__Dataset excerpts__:

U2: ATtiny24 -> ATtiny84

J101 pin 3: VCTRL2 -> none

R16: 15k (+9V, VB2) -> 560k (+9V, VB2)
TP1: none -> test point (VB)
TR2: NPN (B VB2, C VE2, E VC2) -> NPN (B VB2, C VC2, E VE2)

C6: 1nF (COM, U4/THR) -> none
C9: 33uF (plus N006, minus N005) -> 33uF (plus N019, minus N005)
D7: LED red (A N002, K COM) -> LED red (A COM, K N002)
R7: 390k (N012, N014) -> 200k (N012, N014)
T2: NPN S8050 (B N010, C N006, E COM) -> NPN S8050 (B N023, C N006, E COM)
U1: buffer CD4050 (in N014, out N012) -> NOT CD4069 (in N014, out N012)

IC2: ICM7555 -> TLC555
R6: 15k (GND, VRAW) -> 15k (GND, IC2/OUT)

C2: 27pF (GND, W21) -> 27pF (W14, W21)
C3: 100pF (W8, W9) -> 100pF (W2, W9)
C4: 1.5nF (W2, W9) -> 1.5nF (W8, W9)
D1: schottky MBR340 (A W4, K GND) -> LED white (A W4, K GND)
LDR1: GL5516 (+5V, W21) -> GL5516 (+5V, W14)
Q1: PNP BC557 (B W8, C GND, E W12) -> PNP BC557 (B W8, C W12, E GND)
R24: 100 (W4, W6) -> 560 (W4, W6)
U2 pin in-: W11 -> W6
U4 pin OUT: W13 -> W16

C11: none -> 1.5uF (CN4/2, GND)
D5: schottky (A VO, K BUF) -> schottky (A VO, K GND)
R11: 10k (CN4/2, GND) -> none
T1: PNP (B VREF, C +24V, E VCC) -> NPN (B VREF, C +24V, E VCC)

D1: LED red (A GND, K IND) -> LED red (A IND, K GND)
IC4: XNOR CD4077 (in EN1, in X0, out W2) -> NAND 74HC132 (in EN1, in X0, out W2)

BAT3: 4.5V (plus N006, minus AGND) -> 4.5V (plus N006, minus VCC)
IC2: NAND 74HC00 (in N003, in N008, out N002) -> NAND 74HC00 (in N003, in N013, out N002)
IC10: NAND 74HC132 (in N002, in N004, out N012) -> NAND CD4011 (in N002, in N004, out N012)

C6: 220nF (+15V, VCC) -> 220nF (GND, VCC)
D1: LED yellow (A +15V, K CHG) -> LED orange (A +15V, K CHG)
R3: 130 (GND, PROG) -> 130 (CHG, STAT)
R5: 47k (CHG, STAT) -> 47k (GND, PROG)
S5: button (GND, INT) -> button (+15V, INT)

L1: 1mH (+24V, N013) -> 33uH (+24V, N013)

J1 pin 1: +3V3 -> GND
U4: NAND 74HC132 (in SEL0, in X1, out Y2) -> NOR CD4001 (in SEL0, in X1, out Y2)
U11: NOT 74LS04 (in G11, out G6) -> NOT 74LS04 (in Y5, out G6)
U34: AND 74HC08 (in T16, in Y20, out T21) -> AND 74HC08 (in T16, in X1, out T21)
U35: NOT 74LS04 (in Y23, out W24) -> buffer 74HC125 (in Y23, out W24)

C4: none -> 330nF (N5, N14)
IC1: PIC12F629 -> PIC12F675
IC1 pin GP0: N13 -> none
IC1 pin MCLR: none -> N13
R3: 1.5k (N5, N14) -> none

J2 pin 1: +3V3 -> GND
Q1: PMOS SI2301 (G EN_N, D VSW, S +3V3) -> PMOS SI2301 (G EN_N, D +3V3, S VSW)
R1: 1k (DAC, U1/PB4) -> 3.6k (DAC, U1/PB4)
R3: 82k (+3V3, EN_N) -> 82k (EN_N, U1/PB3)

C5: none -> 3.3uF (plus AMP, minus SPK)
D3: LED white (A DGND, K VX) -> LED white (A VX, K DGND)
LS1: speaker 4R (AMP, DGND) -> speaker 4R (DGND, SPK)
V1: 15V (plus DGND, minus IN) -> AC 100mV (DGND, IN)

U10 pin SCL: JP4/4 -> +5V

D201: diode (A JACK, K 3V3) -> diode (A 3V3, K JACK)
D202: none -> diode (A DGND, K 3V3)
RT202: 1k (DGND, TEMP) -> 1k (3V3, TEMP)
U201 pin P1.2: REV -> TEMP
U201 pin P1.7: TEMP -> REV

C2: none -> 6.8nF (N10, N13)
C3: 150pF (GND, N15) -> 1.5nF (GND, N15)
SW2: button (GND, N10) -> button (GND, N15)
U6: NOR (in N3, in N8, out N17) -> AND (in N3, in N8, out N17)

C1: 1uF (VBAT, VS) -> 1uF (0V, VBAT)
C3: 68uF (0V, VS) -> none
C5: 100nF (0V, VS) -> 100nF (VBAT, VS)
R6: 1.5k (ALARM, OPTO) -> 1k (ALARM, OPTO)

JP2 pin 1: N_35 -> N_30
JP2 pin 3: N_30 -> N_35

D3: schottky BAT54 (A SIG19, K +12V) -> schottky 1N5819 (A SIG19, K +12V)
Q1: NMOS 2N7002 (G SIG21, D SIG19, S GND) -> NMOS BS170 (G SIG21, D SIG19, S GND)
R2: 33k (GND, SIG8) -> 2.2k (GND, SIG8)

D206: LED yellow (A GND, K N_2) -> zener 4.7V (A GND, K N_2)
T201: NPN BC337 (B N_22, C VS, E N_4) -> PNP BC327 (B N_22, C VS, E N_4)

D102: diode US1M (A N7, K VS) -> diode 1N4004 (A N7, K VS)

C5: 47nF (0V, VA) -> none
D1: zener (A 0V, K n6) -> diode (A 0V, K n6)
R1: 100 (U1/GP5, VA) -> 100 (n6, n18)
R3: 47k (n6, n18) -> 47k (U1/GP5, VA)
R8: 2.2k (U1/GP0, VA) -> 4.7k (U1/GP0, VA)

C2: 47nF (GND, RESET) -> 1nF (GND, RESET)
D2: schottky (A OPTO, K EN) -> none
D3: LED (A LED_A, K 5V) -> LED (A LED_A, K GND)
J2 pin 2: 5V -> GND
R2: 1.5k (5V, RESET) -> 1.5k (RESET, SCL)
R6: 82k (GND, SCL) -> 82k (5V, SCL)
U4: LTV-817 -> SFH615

__THE TASK__: Write the entries out again, exactly and completely.

__OUTPUT__:
U2: ATtiny24 -> ATtiny84

J101 pin 3: VCTRL2 -> none

R16: 15k (+9V, VB2) -> 560k (+9V, VB2)
TP1: none -> test point (VB)
TR2: NPN (B VB2, C VE2, E VC2) -> NPN (B VB2, C VC2, E VE2)

C6: 1nF (COM, U4/THR) -> none
C9: 33uF (plus N006, minus N005) -> 33uF (plus N019, minus N005)
D7: LED red (A N002, K COM) -> LED red (A COM, K N002)
R7: 390k (N012, N014) -> 200k (N012, N014)
T2: NPN S8050 (B N010, C N006, E COM) -> NPN S8050 (B N023, C N006, E COM)
U1: buffer CD4050 (in N014, out N012) -> NOT CD4069 (in N014, out N012)

IC2: ICM7555 -> TLC555
R6: 15k (GND, VRAW) -> 15k (GND, IC2/OUT)

C2: 27pF (GND, W21) -> 27pF (W14, W21)
C3: 100pF (W8, W9) -> 100pF (W2, W9)
C4: 1.5nF (W2, W9) -> 1.5nF (W8, W9)
D1: schottky MBR340 (A W4, K GND) -> LED white (A W4, K GND)
LDR1: GL5516 (+5V, W21) -> GL5516 (+5V, W14)
Q1: PNP BC557 (B W8, C GND, E W12) -> PNP BC557 (B W8, C W12, E GND)
R24: 100 (W4, W6) -> 560 (W4, W6)
U2 pin in-: W11 -> W6
U4 pin OUT: W13 -> W16

C11: none -> 1.5uF (CN4/2, GND)
D5: schottky (A VO, K BUF) -> schottky (A VO, K GND)
R11: 10k (CN4/2, GND) -> none
T1: PNP (B VREF, C +24V, E VCC) -> NPN (B VREF, C +24V, E VCC)

D1: LED red (A GND, K IND) -> LED red (A IND, K GND)
IC4: XNOR CD4077 (in EN1, in X0, out W2) -> NAND 74HC132 (in EN1, in X0, out W2)

BAT3: 4.5V (plus N006, minus AGND) -> 4.5V (plus N006, minus VCC)
IC2: NAND 74HC00 (in N003, in N008, out N002) -> NAND 74HC00 (in N003, in N013, out N002)
IC10: NAND 74HC132 (in N002, in N004, out N012) -> NAND CD4011 (in N002, in N004, out N012)

C6: 220nF (+15V, VCC) -> 220nF (GND, VCC)
D1: LED yellow (A +15V, K CHG) -> LED orange (A +15V, K CHG)
R3: 130 (GND, PROG) -> 130 (CHG, STAT)
R5: 47k (CHG, STAT) -> 47k (GND, PROG)
S5: button (GND, INT) -> button (+15V, INT)

L1: 1mH (+24V, N013) -> 33uH (+24V, N013)

J1 pin 1: +3V3 -> GND
U4: NAND 74HC132 (in SEL0, in X1, out Y2) -> NOR CD4001 (in SEL0, in X1, out Y2)
U11: NOT 74LS04 (in G11, out G6) -> NOT 74LS04 (in Y5, out G6)
U34: AND 74HC08 (in T16, in Y20, out T21) -> AND 74HC08 (in T16, in X1, out T21)
U35: NOT 74LS04 (in Y23, out W24) -> buffer 74HC125 (in Y23, out W24)

C4: none -> 330nF (N5, N14)
IC1: PIC12F629 -> PIC12F675
IC1 pin GP0: N13 -> none
IC1 pin MCLR: none -> N13
R3: 1.5k (N5, N14) -> none

J2 pin 1: +3V3 -> GND
Q1: PMOS SI2301 (G EN_N, D VSW, S +3V3) -> PMOS SI2301 (G EN_N, D +3V3, S VSW)
R1: 1k (DAC, U1/PB4) -> 3.6k (DAC, U1/PB4)
R3: 82k (+3V3, EN_N) -> 82k (EN_N, U1/PB3)

C5: none -> 3.3uF (plus AMP, minus SPK)
D3: LED white (A DGND, K VX) -> LED white (A VX, K DGND)
LS1: speaker 4R (AMP, DGND) -> speaker 4R (DGND, SPK)
V1: 15V (plus DGND, minus IN) -> AC 100mV (DGND, IN)

U10 pin SCL: JP4/4 -> +5V

D201: diode (A JACK, K 3V3) -> diode (A 3V3, K JACK)
D202: none -> diode (A DGND, K 3V3)
RT202: 1k (DGND, TEMP) -> 1k (3V3, TEMP)
U201 pin P1.2: REV -> TEMP
U201 pin P1.7: TEMP -> REV

C2: none -> 6.8nF (N10, N13)
C3: 150pF (GND, N15) -> 1.5nF (GND, N15)
SW2: button (GND, N10) -> button (GND, N15)
U6: NOR (in N3, in N8, out N17) -> AND (in N3, in N8, out N17)

C1: 1uF (VBAT, VS) -> 1uF (0V, VBAT)
C3: 68uF (0V, VS) -> none
C5: 100nF (0V, VS) -> 100nF (VBAT, VS)
R6: 1.5k (ALARM, OPTO) -> 1k (ALARM, OPTO)

JP2 pin 1: N_35 -> N_30
JP2 pin 3: N_30 -> N_35

D3: schottky BAT54 (A SIG19, K +12V) -> schottky 1N5819 (A SIG19, K +12V)
Q1: NMOS 2N7002 (G SIG21, D SIG19, S GND) -> NMOS BS170 (G SIG21, D SIG19, S GND)
R2: 33k (GND, SIG8) -> 2.2k (GND, SIG8)

D206: LED yellow (A GND, K N_2) -> zener 4.7V (A GND, K N_2)
T201: NPN BC337 (B N_22, C VS, E N_4) -> PNP BC327 (B N_22, C VS, E N_4)

D102: diode US1M (A N7, K VS) -> diode 1N4004 (A N7, K VS)

C5: 47nF (0V, VA) -> none
D1: zener (A 0V, K n6) -> diode (A 0V, K n6)
R1: 100 (U1/GP5, VA) -> 100 (n6, n18)
R3: 47k (n6, n18) -> 47k (U1/GP5, VA)
R8: 2.2k (U1/GP0, VA) -> 4.7k (U1/GP0, VA)

C2: 47nF (GND, RESET) -> 1nF (GND, RESET)
D2: schottky (A OPTO, K EN) -> none
D3: LED (A LED_A, K 5V) -> LED (A LED_A, K GND)
J2 pin 2: 5V -> GND
R2: 1.5k (5V, RESET) -> 1.5k (RESET, SCL)
R6: 82k (GND, SCL) -> 82k (5V, SCL)
U4: LTV-817 -> SFH615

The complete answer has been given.